- **How to complete this task**:
Return the whole listing exactly, omitting the pictures.

- **Given material**:
Content starts

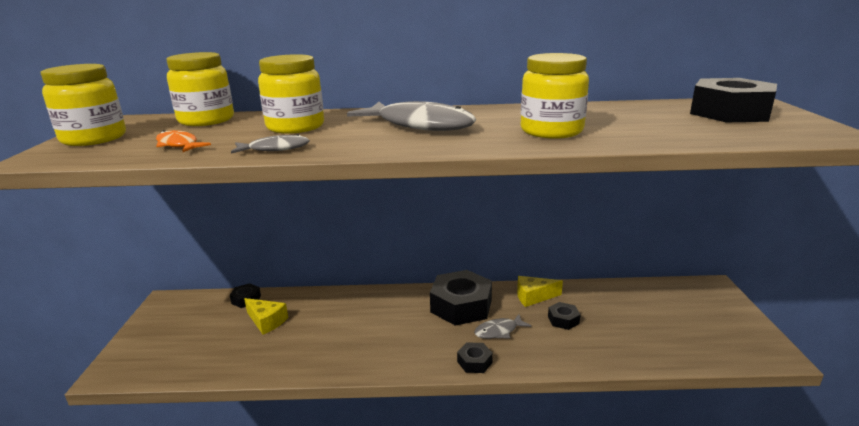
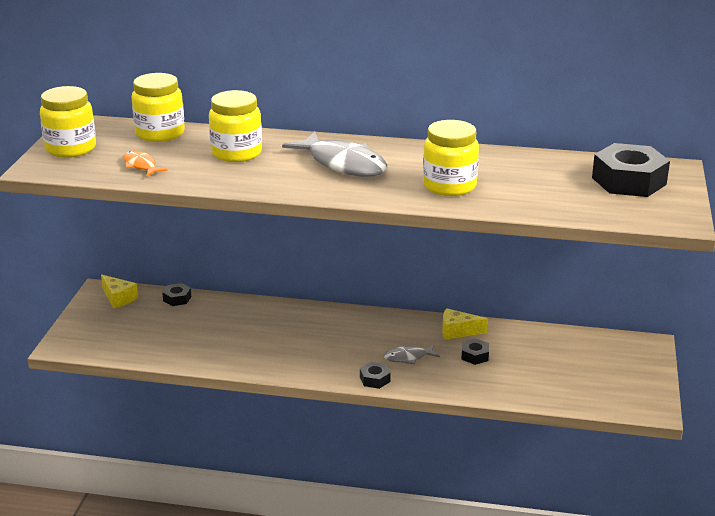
camera: 10 degrees right, 5 degrees up
grey fish [231,134,310,154] -> none
yellow cheese [244,298,288,335] -> yellow cheese moved to [101,274,138,309]
black nut [430,270,492,326] -> none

Content ends

- **Reply to the exercise**:
camera: 10 degrees right, 5 degrees up
grey fish [231,134,310,154] -> none
yellow cheese [244,298,288,335] -> yellow cheese moved to [101,274,138,309]
black nut [430,270,492,326] -> none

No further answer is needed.